_What you should do_: In the copy, include no images. Reproduce the entries exactly.

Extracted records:
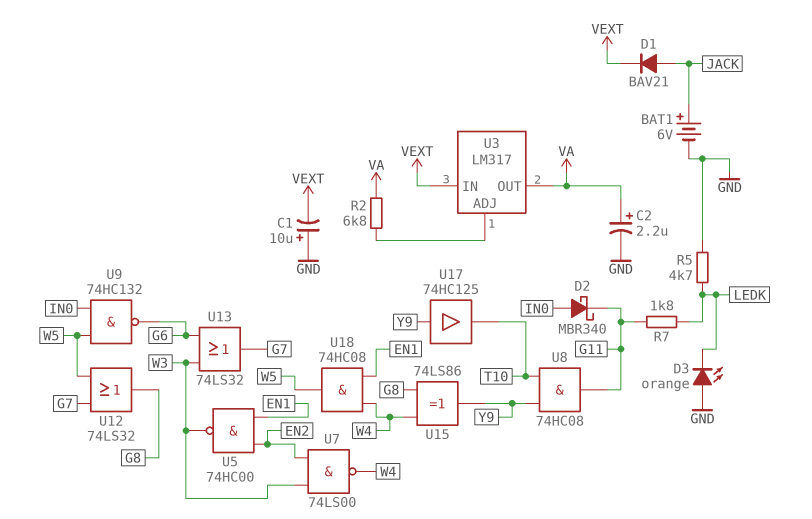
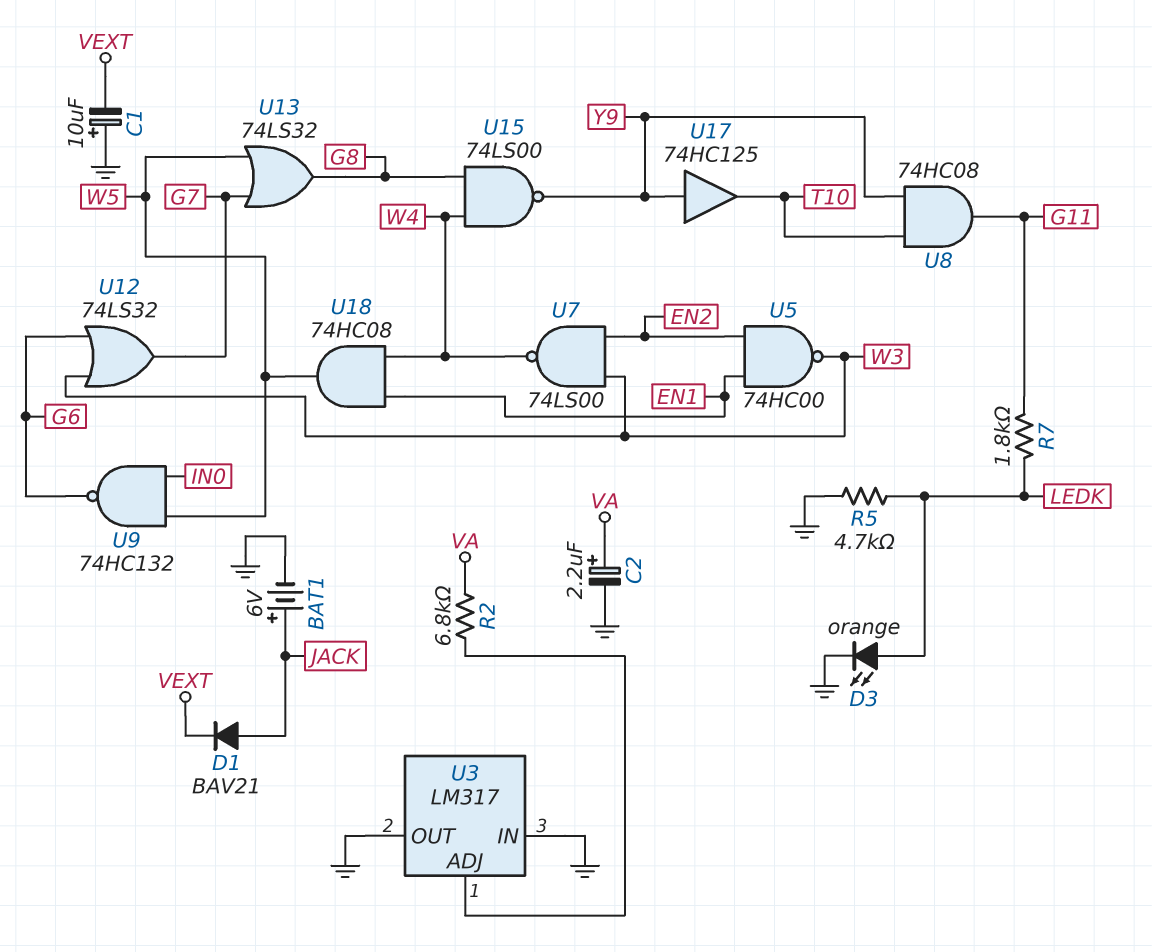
D2: schottky MBR340 (A IN0, K G11) -> none
D3: LED orange (A GND, K LEDK) -> LED orange (A LEDK, K GND)
U3 pin IN: VEXT -> GND
U3 pin OUT: VA -> GND
U12: OR 74LS32 (in G7, in W5, out G8) -> OR 74LS32 (in G6, in W3, out G7)
U13: OR 74LS32 (in G6, in W3, out G7) -> OR 74LS32 (in G7, in W5, out G8)
U15: XOR 74LS86 (in G8, in W4, out Y9) -> NAND 74LS00 (in G8, in W4, out Y9)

_Response box_:
D2: schottky MBR340 (A IN0, K G11) -> none
D3: LED orange (A GND, K LEDK) -> LED orange (A LEDK, K GND)
U3 pin IN: VEXT -> GND
U3 pin OUT: VA -> GND
U12: OR 74LS32 (in G7, in W5, out G8) -> OR 74LS32 (in G6, in W3, out G7)
U13: OR 74LS32 (in G6, in W3, out G7) -> OR 74LS32 (in G7, in W5, out G8)
U15: XOR 74LS86 (in G8, in W4, out Y9) -> NAND 74LS00 (in G8, in W4, out Y9)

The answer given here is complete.